Return each line of the data below exactly, omitting any pictures.

EXERCISE DATA:
• • •

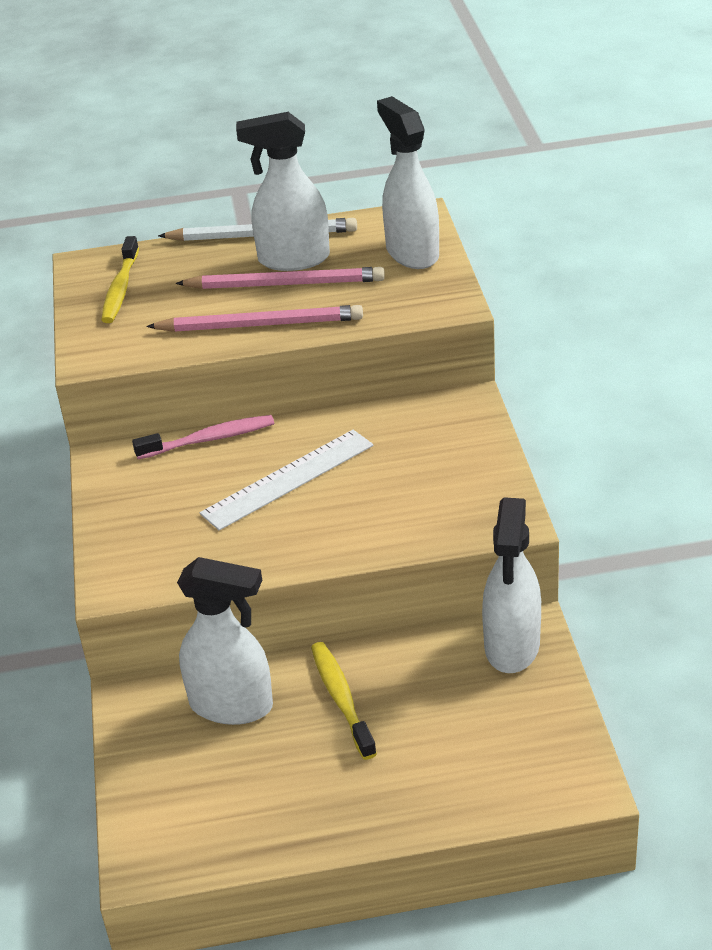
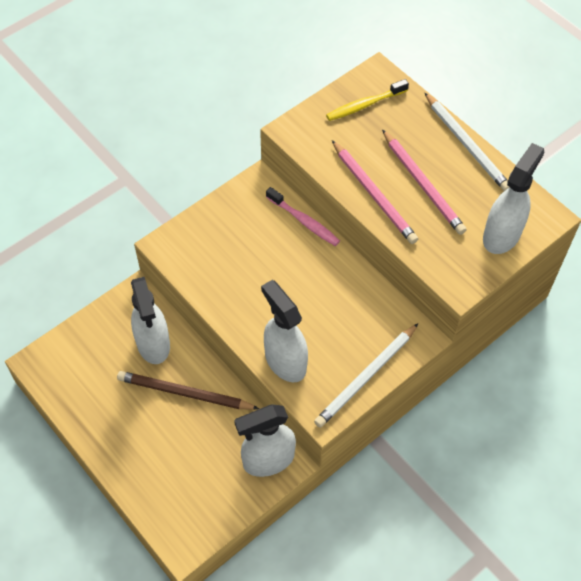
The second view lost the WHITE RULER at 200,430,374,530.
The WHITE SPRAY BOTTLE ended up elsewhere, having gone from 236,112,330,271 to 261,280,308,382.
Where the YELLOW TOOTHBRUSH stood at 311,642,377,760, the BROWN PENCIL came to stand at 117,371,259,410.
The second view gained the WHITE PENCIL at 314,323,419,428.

• • •

EXERCISE ANSWER:
The second view lost the WHITE RULER at 200,430,374,530.
The WHITE SPRAY BOTTLE ended up elsewhere, having gone from 236,112,330,271 to 261,280,308,382.
Where the YELLOW TOOTHBRUSH stood at 311,642,377,760, the BROWN PENCIL came to stand at 117,371,259,410.
The second view gained the WHITE PENCIL at 314,323,419,428.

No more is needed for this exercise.